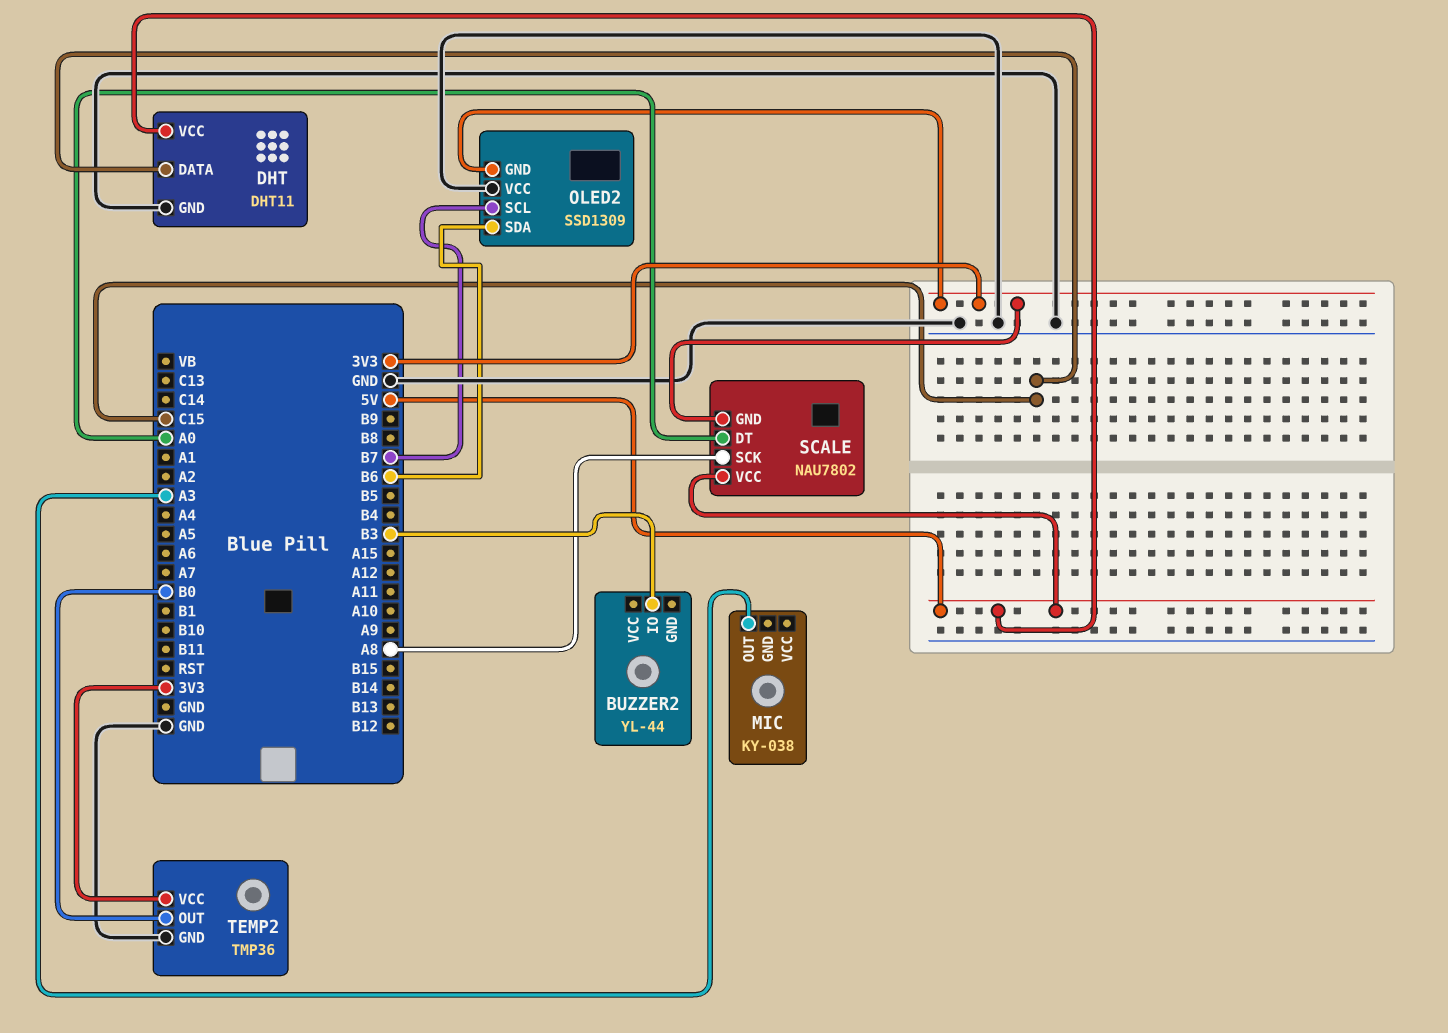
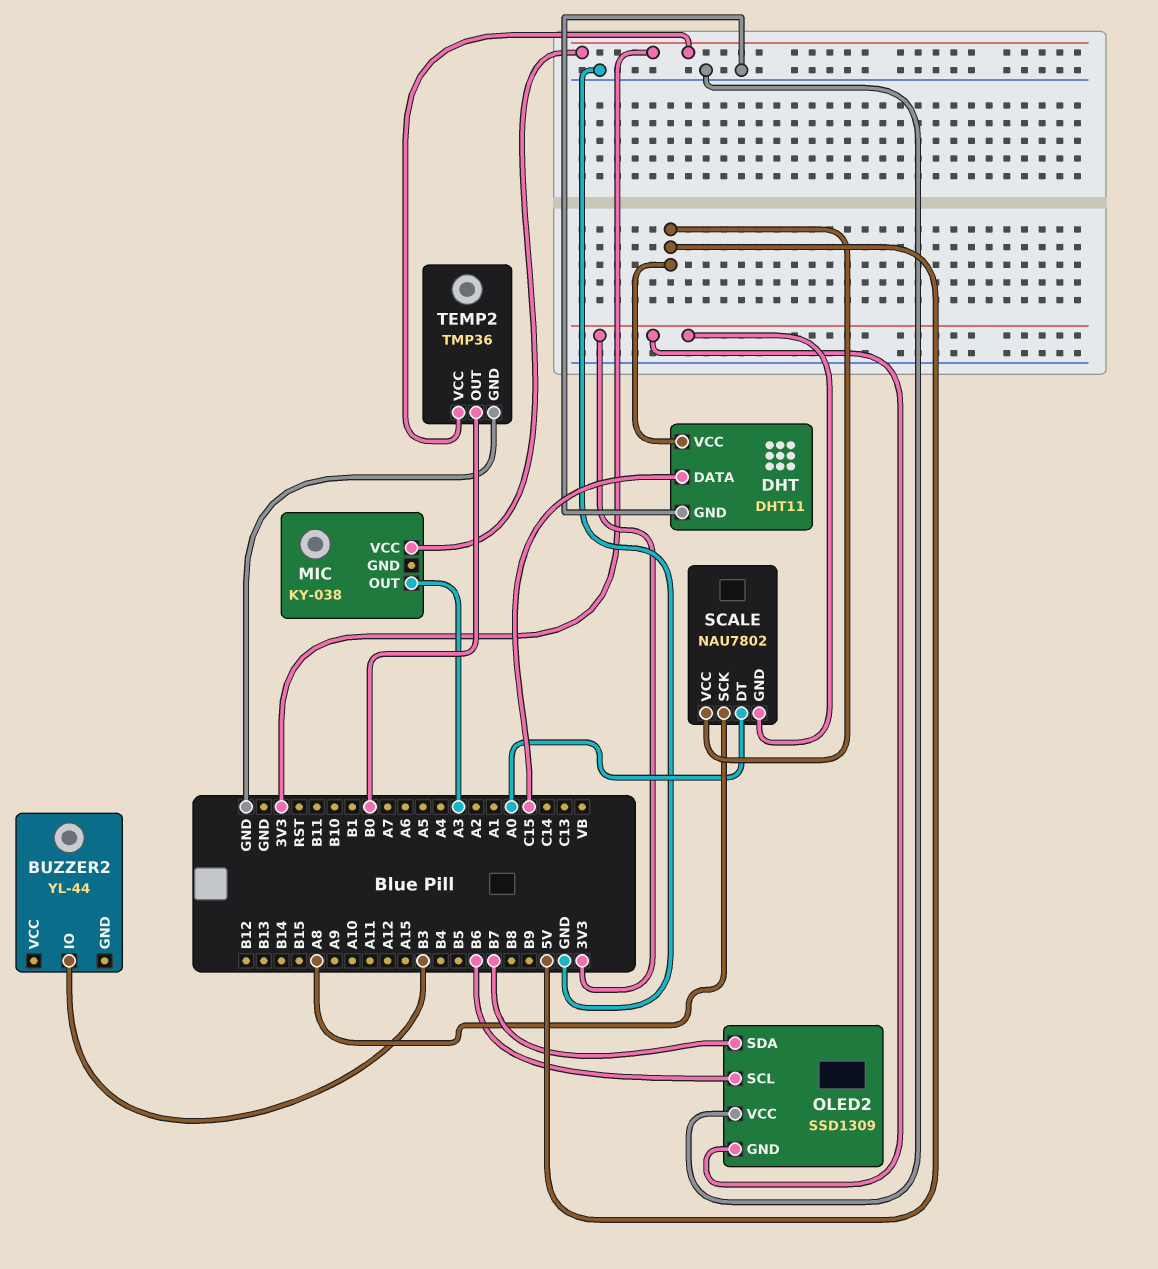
MIC pin VCC: none -> 3V3
OLED2 pin SCL: B7 -> B6
OLED2 pin SDA: B6 -> B7

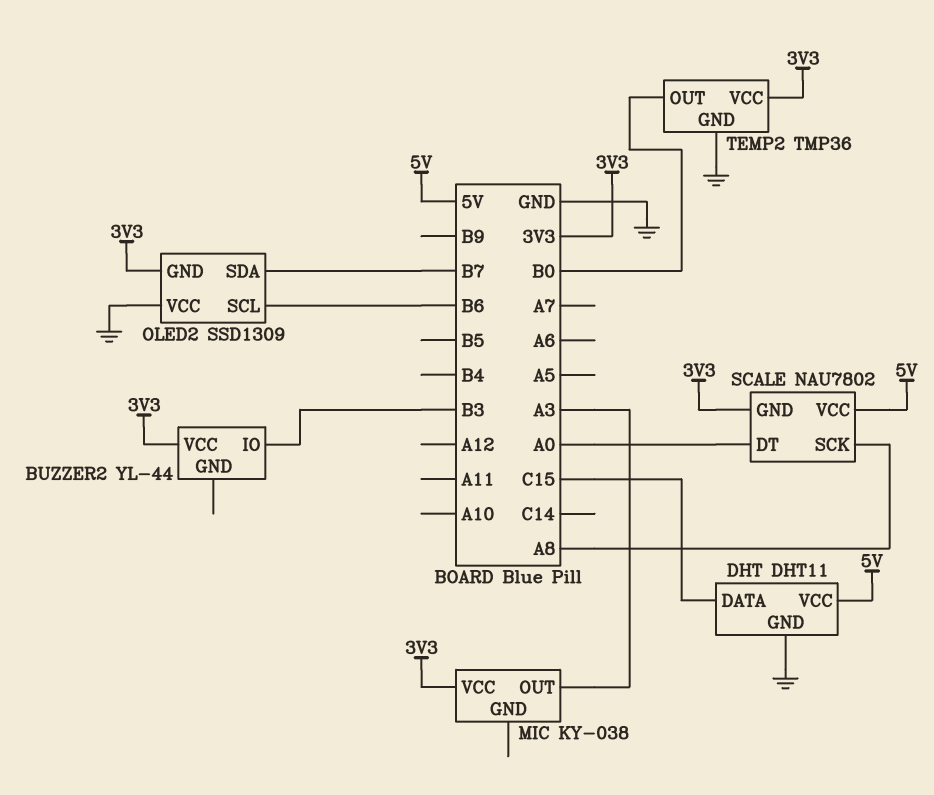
BUZZER2 pin VCC: none -> 3V3

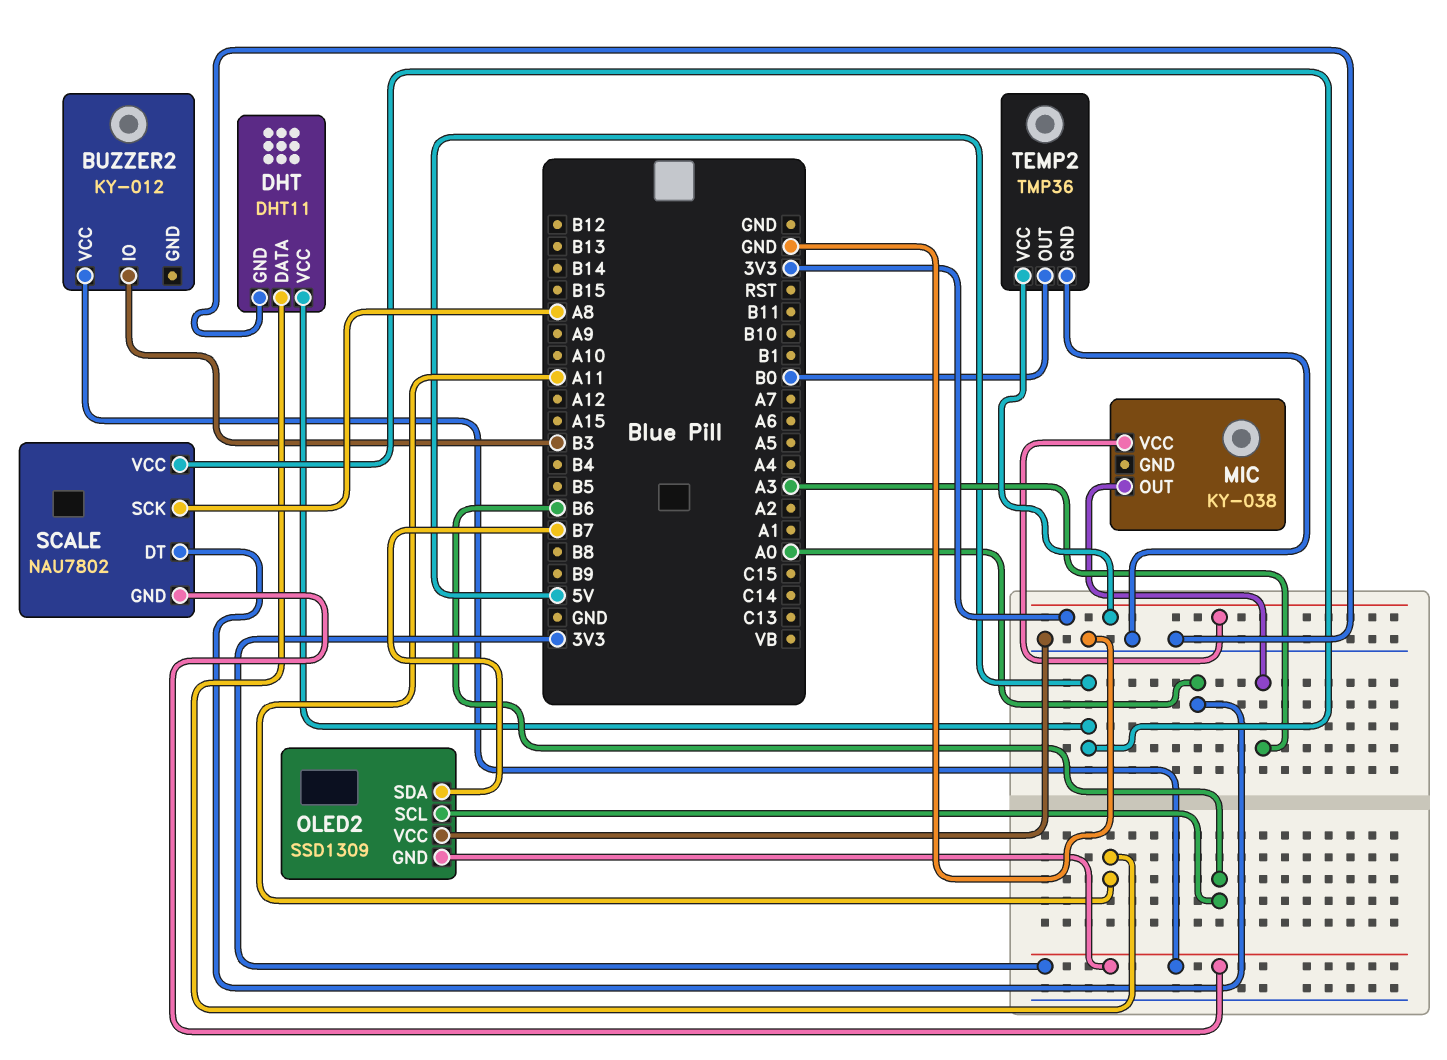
BUZZER2: YL-44 -> KY-012
DHT pin DATA: C15 -> A11

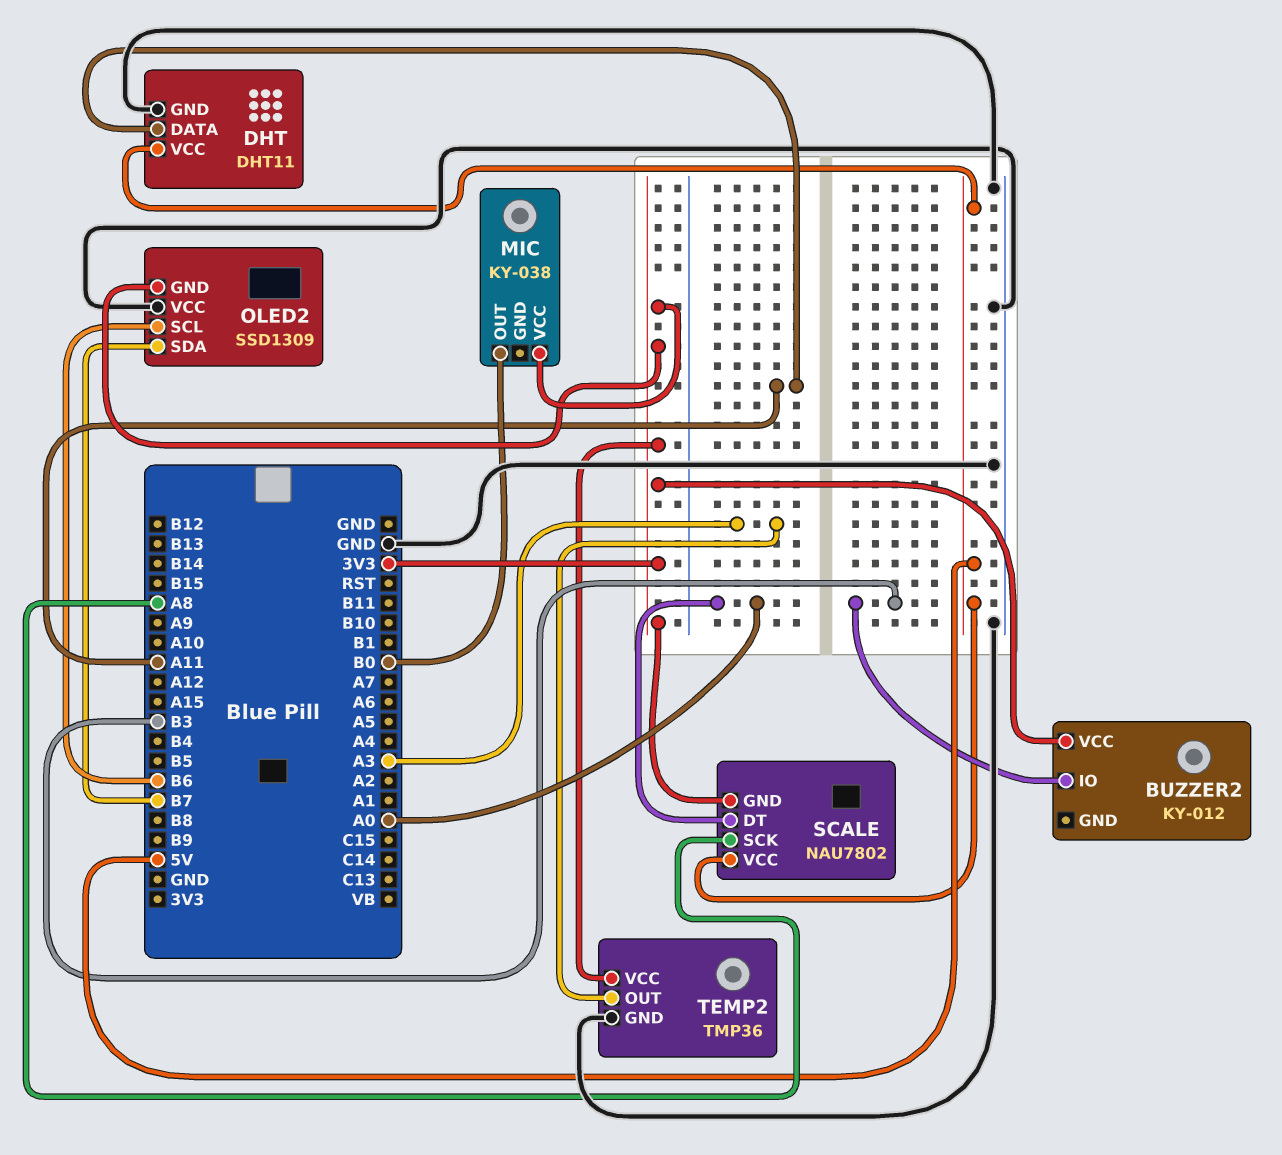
MIC pin OUT: A3 -> B0
TEMP2 pin OUT: B0 -> A3

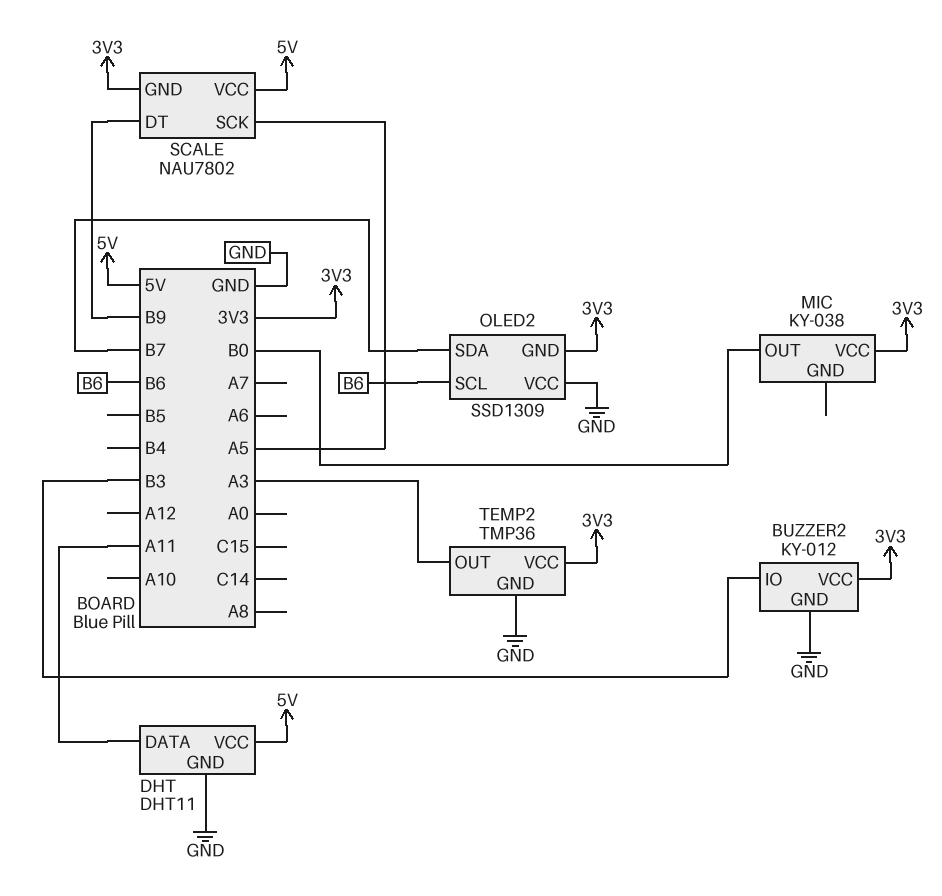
BUZZER2 pin GND: none -> GND
SCALE pin DT: A0 -> B9
SCALE pin SCK: A8 -> A5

-------

PROMPT: Give back exactly the lines from the line with "BUZZER2 pin VCC: none -> 3V3" through the end of the material above, inclusive, with no pictures.

RESULT:
BUZZER2 pin VCC: none -> 3V3

BUZZER2: YL-44 -> KY-012
DHT pin DATA: C15 -> A11

MIC pin OUT: A3 -> B0
TEMP2 pin OUT: B0 -> A3

BUZZER2 pin GND: none -> GND
SCALE pin DT: A0 -> B9
SCALE pin SCK: A8 -> A5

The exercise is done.